[Input data]
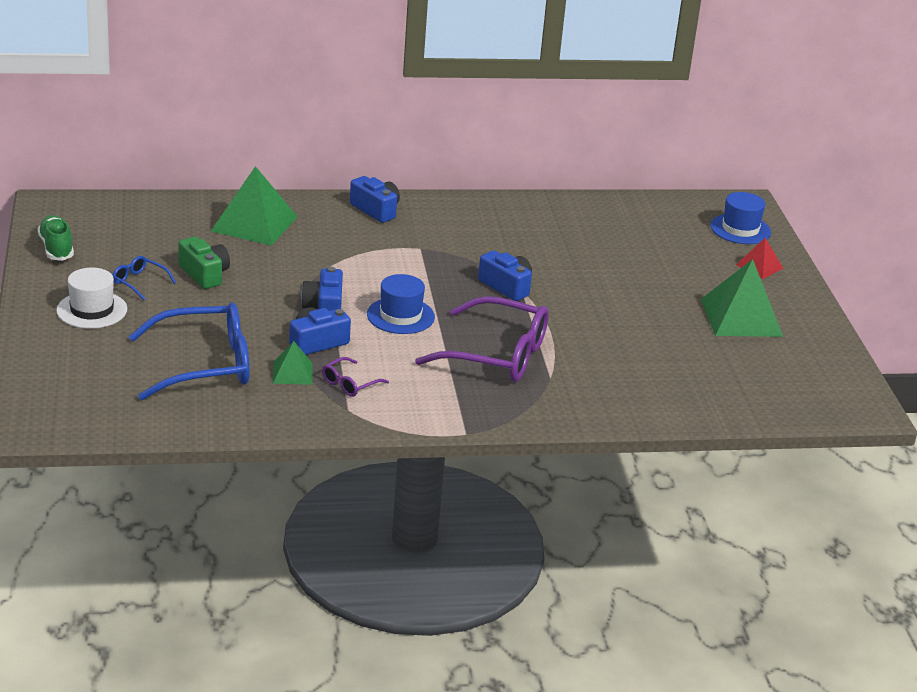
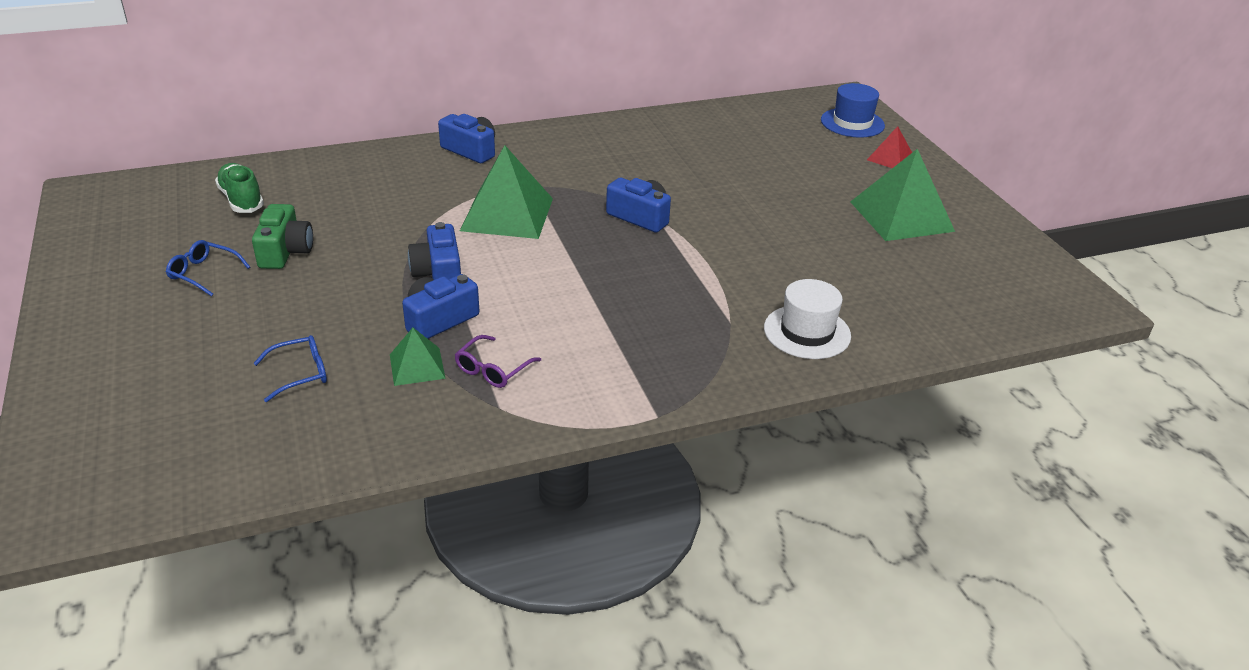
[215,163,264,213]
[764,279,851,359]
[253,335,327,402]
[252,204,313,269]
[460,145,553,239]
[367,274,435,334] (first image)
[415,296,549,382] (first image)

[What you will do]
Without copying any picture, write out all of the material exactly as it reads.

[Written solution]
[215,163,264,213]
[764,279,851,359]
[253,335,327,402]
[252,204,313,269]
[460,145,553,239]
[367,274,435,334] (first image)
[415,296,549,382] (first image)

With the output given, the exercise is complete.